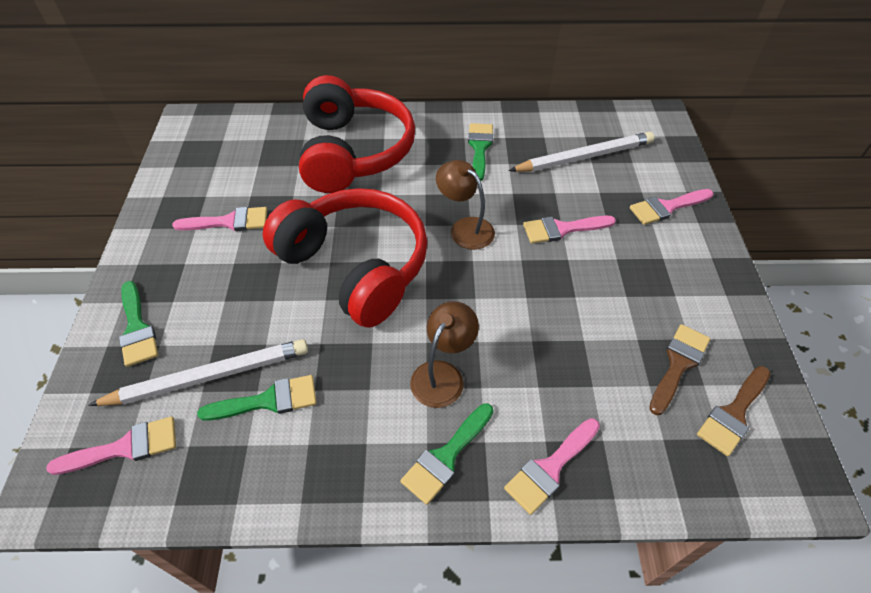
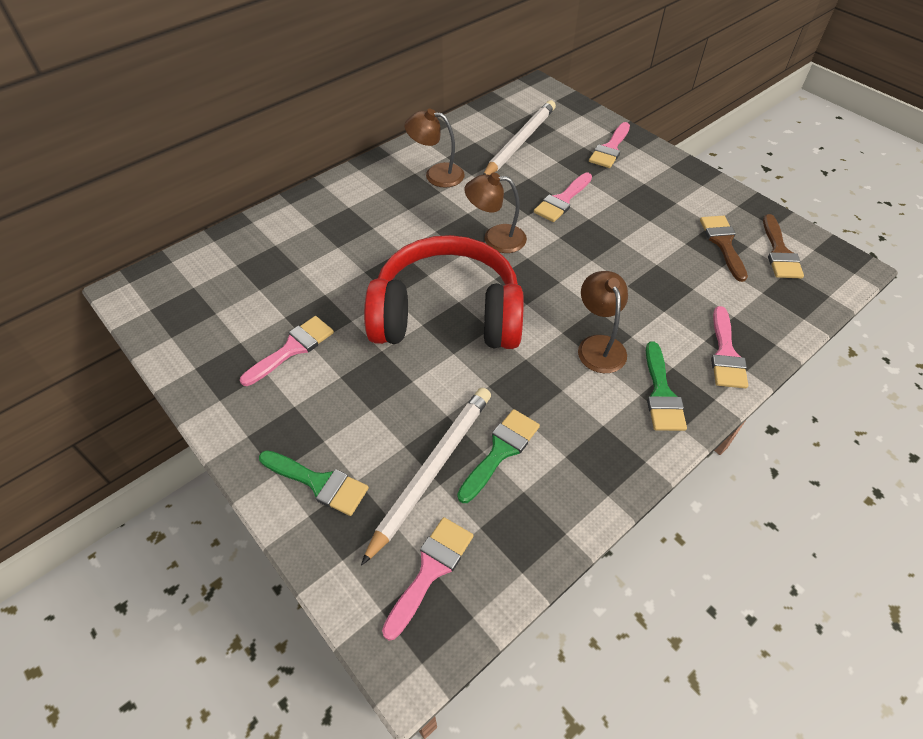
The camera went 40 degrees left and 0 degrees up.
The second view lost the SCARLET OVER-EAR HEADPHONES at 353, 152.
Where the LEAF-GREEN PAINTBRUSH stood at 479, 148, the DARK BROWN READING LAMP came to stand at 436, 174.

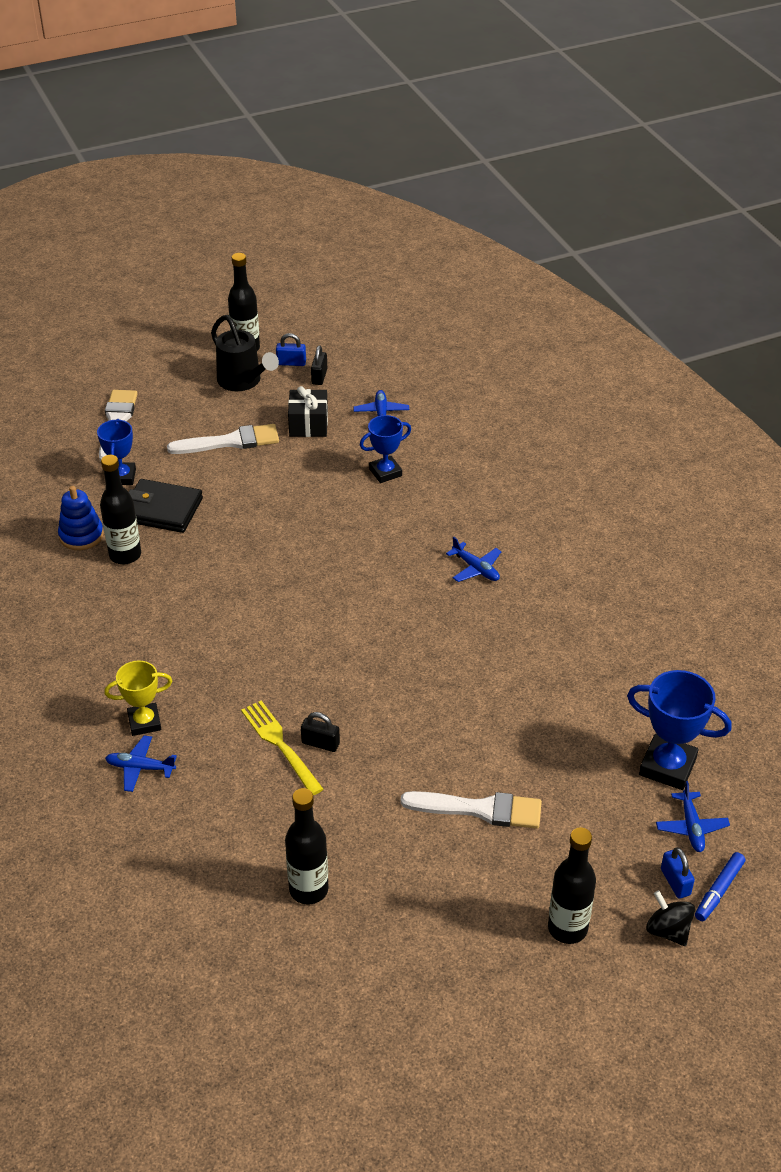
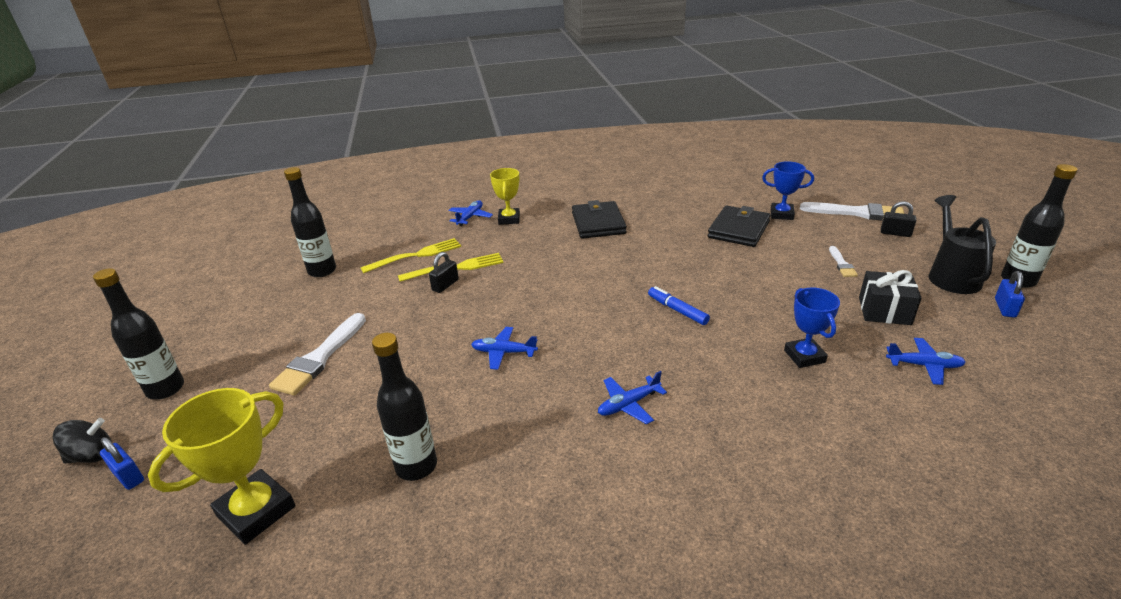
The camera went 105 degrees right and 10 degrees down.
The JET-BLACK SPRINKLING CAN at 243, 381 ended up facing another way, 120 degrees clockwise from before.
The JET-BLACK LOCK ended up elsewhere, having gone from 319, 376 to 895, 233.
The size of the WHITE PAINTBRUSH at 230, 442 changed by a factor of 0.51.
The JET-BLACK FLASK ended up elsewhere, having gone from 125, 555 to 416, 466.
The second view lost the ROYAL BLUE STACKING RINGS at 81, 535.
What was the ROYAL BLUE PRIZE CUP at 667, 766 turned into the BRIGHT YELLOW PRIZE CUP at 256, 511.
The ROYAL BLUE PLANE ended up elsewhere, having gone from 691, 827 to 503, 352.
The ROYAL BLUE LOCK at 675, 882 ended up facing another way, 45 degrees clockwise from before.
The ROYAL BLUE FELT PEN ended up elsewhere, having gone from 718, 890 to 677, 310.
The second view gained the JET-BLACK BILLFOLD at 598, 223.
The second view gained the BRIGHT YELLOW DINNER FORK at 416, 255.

--

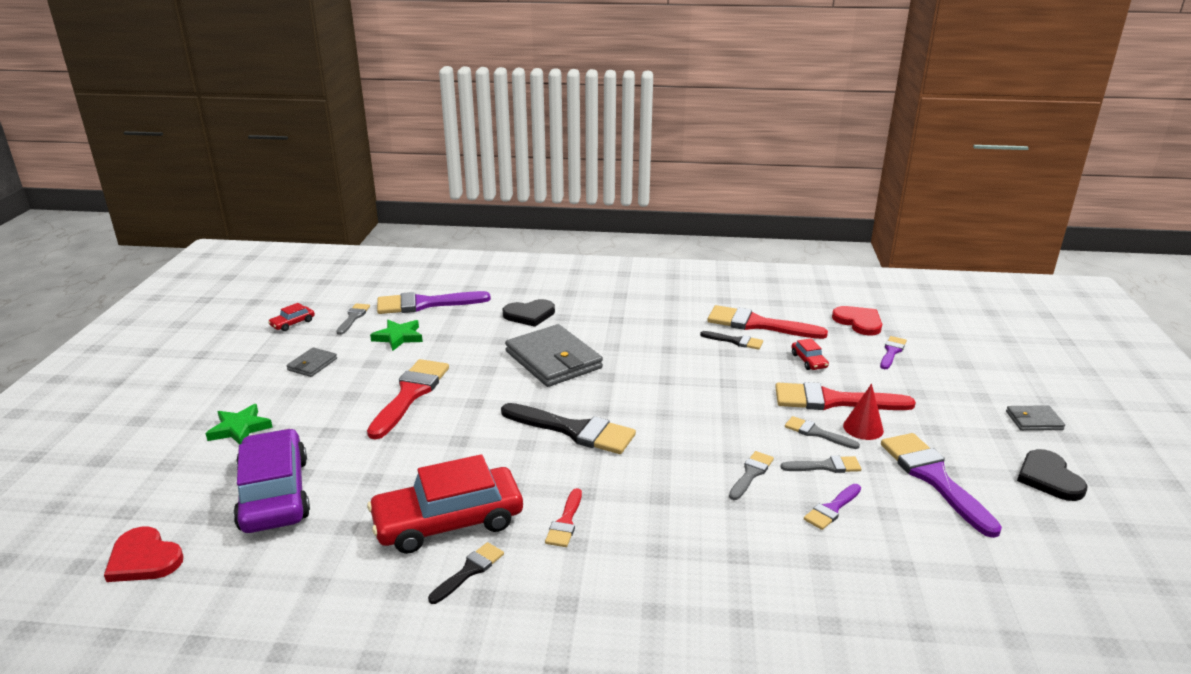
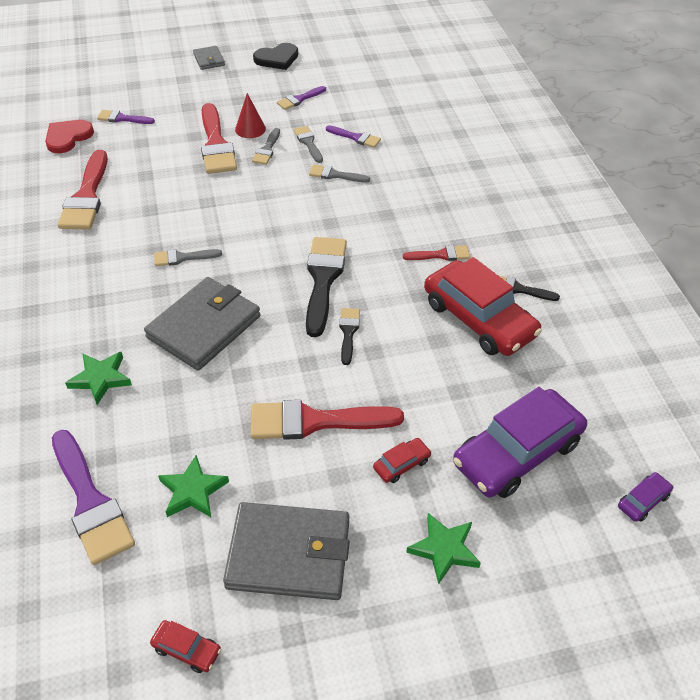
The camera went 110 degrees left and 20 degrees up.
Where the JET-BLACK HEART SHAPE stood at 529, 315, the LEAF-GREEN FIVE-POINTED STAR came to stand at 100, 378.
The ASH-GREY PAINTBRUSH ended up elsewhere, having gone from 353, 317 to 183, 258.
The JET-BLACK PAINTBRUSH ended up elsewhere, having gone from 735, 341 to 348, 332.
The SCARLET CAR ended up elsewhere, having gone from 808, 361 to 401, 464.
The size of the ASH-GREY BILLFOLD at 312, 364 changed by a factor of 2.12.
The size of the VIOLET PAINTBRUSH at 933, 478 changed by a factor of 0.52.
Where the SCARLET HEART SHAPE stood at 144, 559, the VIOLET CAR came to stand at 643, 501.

--

- TASK PROMPT -
Which lines run from the one holding "The camera went 40" through the one holding "The second view lost the SCARLET" in the records above? Repeat them exactly, both included, and nothing more.

- TASK RESULT -
The camera went 40 degrees left and 0 degrees up.
The second view lost the SCARLET OVER-EAR HEADPHONES at 353, 152.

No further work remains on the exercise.